▶ ACTIVITY: Go through the data below. List every line that holds the word "green".

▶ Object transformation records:

================================

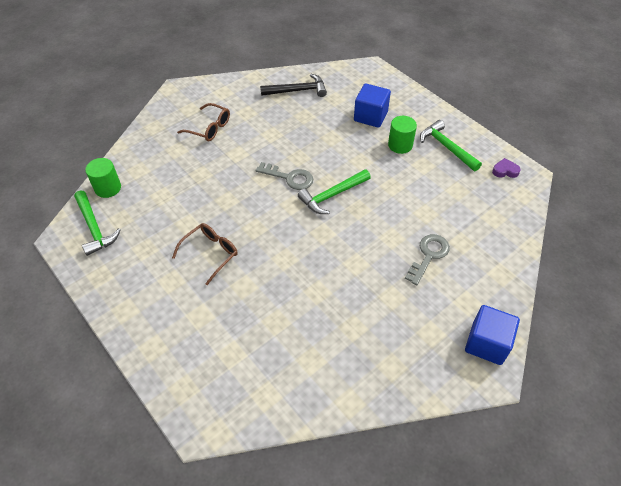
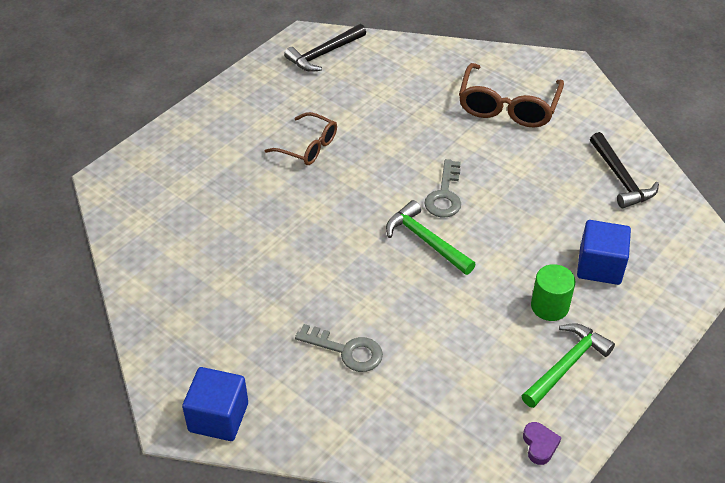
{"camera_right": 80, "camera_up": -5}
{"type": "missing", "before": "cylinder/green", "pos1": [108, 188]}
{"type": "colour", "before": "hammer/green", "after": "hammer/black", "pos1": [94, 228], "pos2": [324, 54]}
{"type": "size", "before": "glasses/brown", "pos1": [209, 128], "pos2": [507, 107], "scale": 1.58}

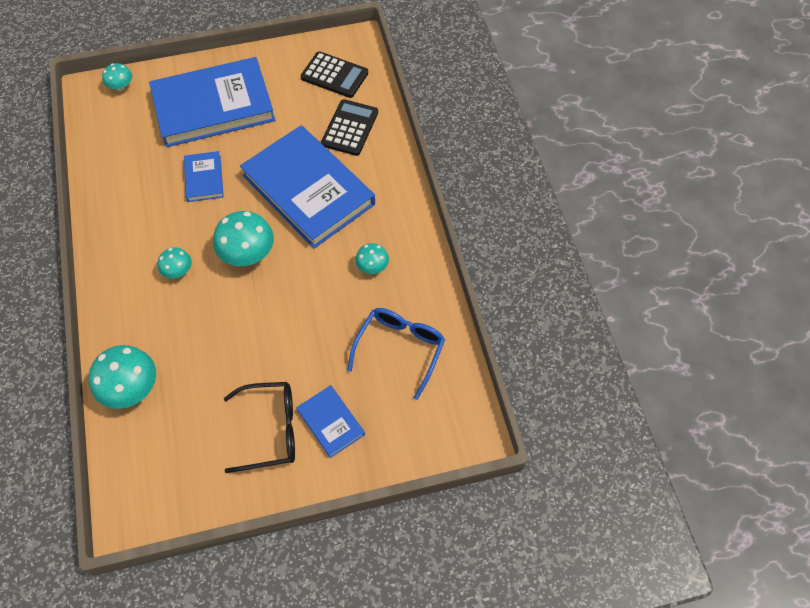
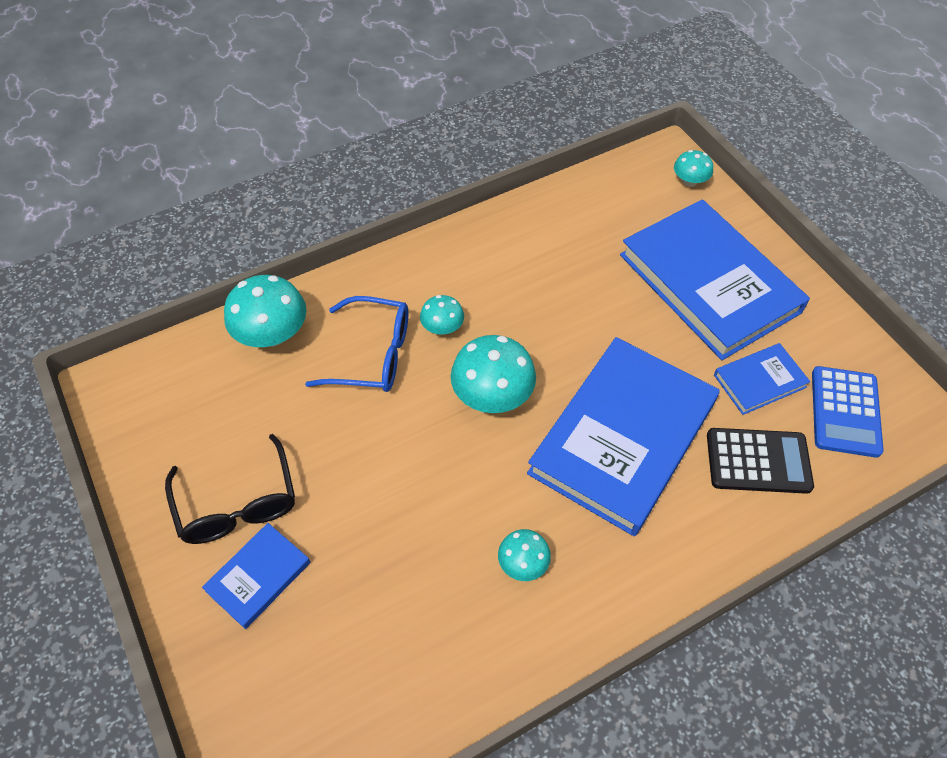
{"camera_right": 75, "camera_up": -5}
{"type": "relocated", "before": "book/blue", "pos1": [204, 178], "pos2": [759, 381]}
{"type": "relocated", "before": "glasses/blue", "pos1": [400, 349], "pos2": [373, 355]}
{"type": "colour", "before": "calculator/black", "after": "calculator/blue", "pos1": [334, 75], "pos2": [845, 412]}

================================

▶ OUTPUT:
{"type": "missing", "before": "cylinder/green", "pos1": [108, 188]}
{"type": "colour", "before": "hammer/green", "after": "hammer/black", "pos1": [94, 228], "pos2": [324, 54]}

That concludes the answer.